**EXERCISE REQUIREMENTS:**
Search the data below for the line containing "IC103 pin C: N002 -> N003", then please set down that line and all remaining ones exactly as written.

**TASK DATA:**

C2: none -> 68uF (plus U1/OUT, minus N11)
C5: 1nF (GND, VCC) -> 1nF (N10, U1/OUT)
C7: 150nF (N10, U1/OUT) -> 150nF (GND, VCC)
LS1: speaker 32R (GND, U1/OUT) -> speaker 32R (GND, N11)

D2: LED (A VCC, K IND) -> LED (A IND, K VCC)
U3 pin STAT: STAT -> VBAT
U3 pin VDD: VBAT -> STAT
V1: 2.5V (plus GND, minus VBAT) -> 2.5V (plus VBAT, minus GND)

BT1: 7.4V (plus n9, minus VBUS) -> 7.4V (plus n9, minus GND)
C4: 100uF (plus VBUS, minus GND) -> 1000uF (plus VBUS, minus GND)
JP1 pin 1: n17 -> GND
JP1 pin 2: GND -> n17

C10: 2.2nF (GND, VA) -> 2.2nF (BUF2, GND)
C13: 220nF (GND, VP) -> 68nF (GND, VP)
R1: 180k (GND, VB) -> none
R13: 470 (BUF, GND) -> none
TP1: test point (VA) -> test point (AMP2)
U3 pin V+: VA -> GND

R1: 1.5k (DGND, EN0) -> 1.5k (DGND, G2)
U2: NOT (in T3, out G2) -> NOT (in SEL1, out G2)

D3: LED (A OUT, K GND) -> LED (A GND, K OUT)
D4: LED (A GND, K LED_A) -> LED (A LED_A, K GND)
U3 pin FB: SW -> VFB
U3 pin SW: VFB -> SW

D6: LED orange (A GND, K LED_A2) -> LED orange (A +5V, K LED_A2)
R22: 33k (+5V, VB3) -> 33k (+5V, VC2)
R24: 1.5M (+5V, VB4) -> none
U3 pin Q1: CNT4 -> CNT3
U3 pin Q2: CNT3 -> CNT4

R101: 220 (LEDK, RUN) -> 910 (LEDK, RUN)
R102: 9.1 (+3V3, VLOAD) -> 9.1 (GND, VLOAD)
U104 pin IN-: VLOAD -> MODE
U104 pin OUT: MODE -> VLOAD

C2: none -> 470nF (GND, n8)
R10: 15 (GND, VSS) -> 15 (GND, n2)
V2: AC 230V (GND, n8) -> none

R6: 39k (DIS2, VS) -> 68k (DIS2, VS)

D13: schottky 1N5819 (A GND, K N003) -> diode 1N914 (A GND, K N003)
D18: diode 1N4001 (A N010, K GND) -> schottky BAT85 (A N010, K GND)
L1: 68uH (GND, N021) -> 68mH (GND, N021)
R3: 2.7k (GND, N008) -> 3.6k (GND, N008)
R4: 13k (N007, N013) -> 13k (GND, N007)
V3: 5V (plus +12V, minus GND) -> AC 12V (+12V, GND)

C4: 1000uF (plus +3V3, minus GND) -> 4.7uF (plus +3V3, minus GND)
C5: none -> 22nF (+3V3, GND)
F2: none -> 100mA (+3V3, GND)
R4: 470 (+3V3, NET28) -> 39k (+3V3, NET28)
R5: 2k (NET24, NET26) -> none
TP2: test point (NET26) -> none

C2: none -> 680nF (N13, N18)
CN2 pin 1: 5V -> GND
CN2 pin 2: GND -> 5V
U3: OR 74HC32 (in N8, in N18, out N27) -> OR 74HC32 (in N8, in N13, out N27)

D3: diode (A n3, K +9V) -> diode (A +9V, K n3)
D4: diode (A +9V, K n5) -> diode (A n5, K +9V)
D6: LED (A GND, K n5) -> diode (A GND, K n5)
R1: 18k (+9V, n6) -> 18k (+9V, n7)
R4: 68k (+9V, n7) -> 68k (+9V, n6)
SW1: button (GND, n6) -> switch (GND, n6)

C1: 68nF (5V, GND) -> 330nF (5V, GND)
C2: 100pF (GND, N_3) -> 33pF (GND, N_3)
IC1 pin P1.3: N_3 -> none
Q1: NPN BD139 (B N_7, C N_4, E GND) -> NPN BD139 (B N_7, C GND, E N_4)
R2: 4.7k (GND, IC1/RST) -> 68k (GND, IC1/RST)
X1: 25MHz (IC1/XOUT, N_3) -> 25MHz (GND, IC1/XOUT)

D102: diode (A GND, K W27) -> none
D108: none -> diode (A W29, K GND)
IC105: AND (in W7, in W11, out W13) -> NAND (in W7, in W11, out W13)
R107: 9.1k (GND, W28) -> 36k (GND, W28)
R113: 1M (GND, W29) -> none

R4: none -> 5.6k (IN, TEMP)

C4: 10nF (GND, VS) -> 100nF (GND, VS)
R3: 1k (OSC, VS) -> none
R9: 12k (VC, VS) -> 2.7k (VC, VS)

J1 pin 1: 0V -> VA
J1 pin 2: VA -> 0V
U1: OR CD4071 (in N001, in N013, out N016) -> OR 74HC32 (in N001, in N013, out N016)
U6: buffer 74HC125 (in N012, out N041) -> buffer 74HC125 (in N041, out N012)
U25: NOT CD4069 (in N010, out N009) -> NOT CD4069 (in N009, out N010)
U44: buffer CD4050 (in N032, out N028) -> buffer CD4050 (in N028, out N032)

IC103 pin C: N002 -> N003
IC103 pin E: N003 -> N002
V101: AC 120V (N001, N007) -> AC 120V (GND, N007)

**RESPONSE AREA:**
IC103 pin C: N002 -> N003
IC103 pin E: N003 -> N002
V101: AC 120V (N001, N007) -> AC 120V (GND, N007)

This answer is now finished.